### WORK TO COMPLETE
Pictures are to be left out, and only the lines below starting at the one with "black line: (131, 107) -> (107, 88), moved" and ending at the one with "white semicircle: (145, 292)" are to be reproduced, each exactly, both ends included.

++++

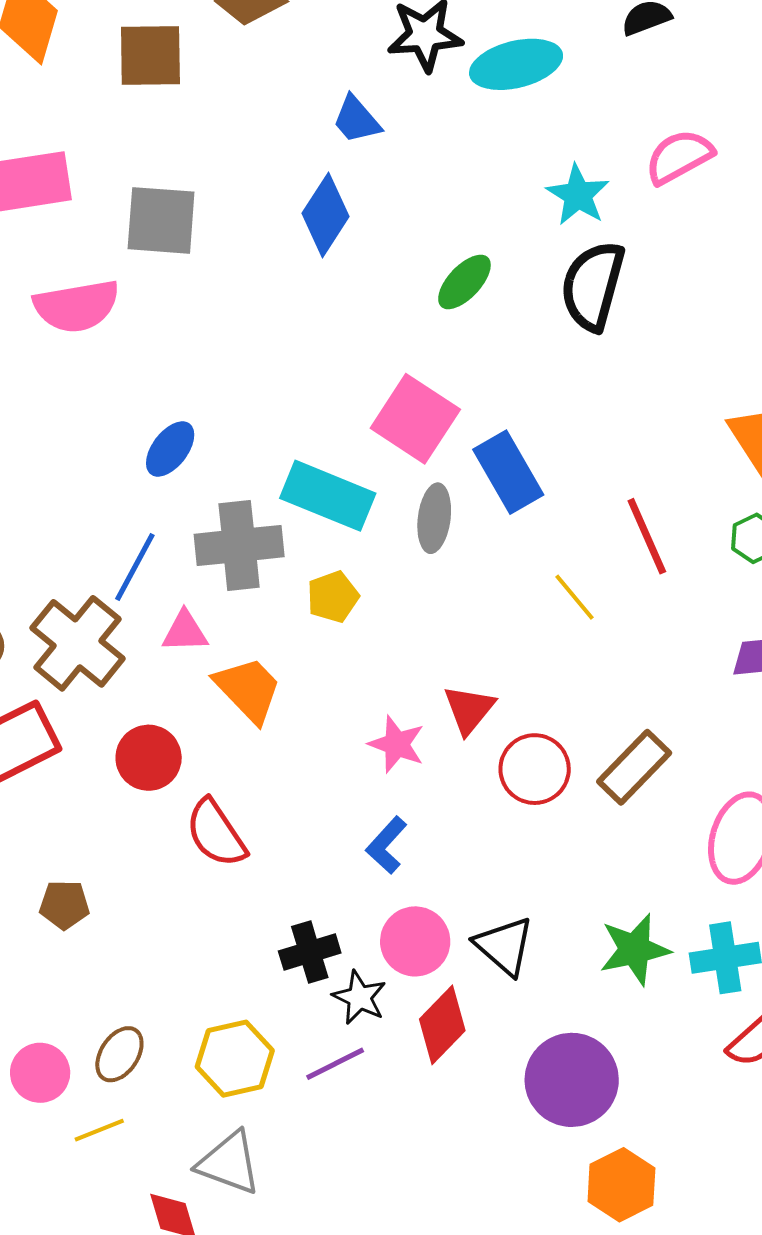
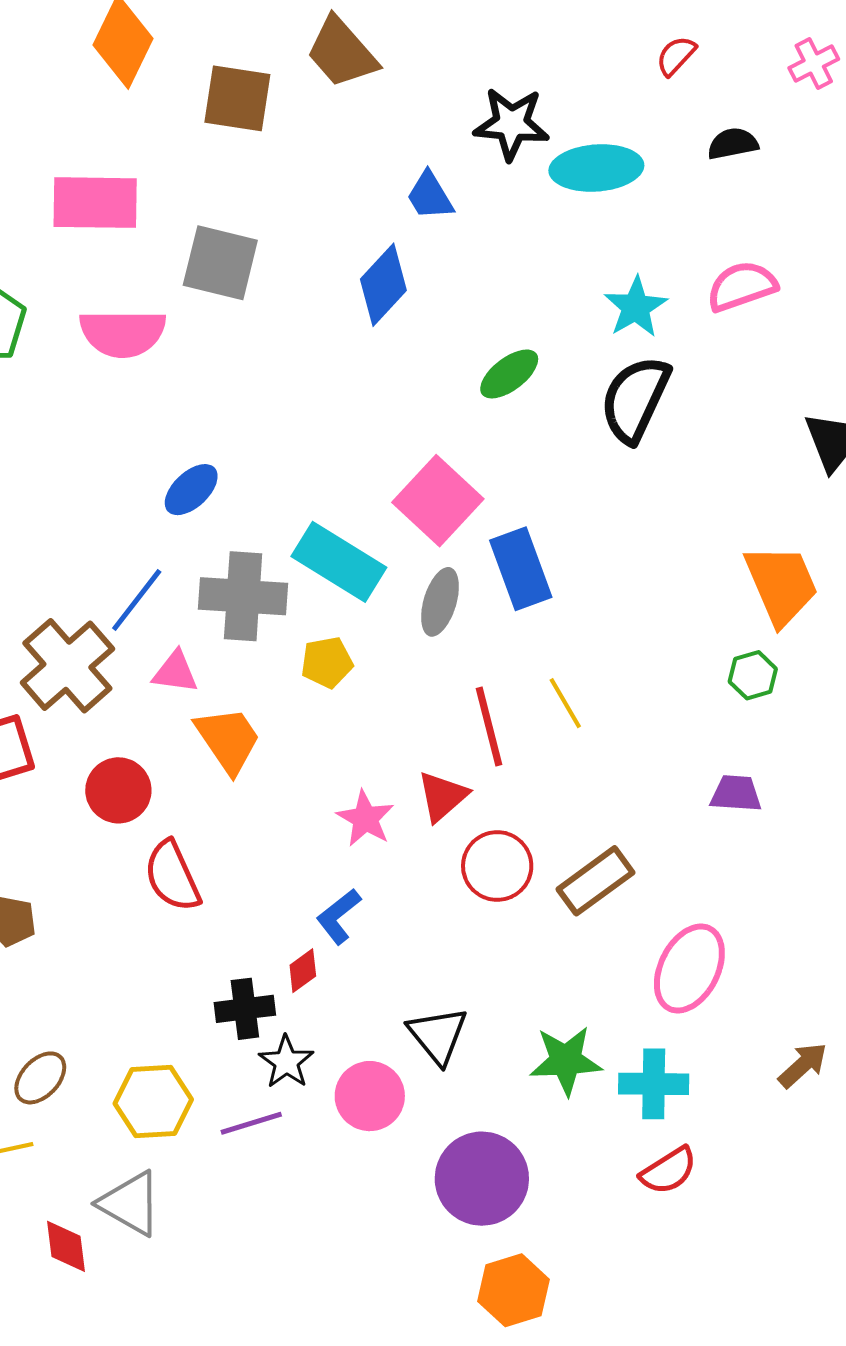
red line: (647, 536) -> (489, 726), moved
pink circle: (415, 941) -> (370, 1096), moved
red diamond: (442, 1025) -> (303, 971), moved, size x0.6

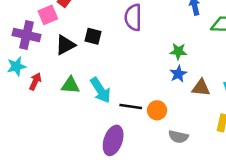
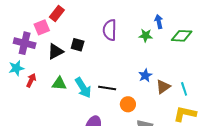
green star: (178, 51) -> (146, 35), moved
brown triangle: (201, 88) -> (163, 87), turned -42
black line: (131, 107) -> (107, 88), moved

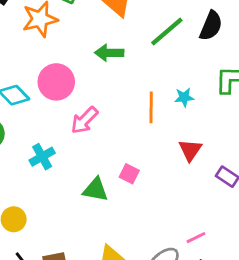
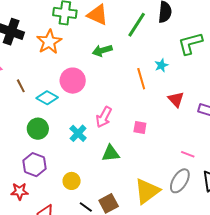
pink arrow: (84, 120) -> (104, 117), moved
green triangle: (96, 190) -> (111, 153), moved
pink line: (196, 238) -> (188, 154), moved, turned 64

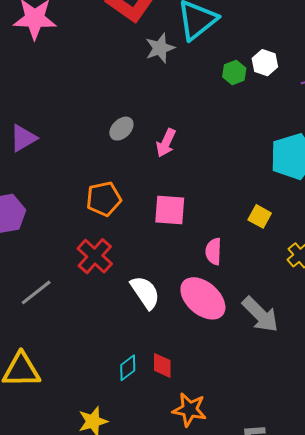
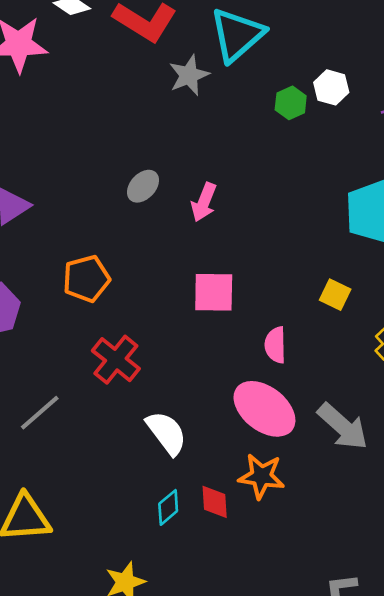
orange pentagon: (104, 199) -> (86, 279), moved
white semicircle: (145, 292) -> (166, 433), moved
orange star: (189, 410) -> (261, 476), moved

++++

### ANSWER SPACE
black line: (131, 107) -> (107, 88), moved

pink arrow: (84, 120) -> (104, 117), moved
green triangle: (96, 190) -> (111, 153), moved
pink line: (196, 238) -> (188, 154), moved, turned 64

orange pentagon: (104, 199) -> (86, 279), moved
white semicircle: (145, 292) -> (166, 433), moved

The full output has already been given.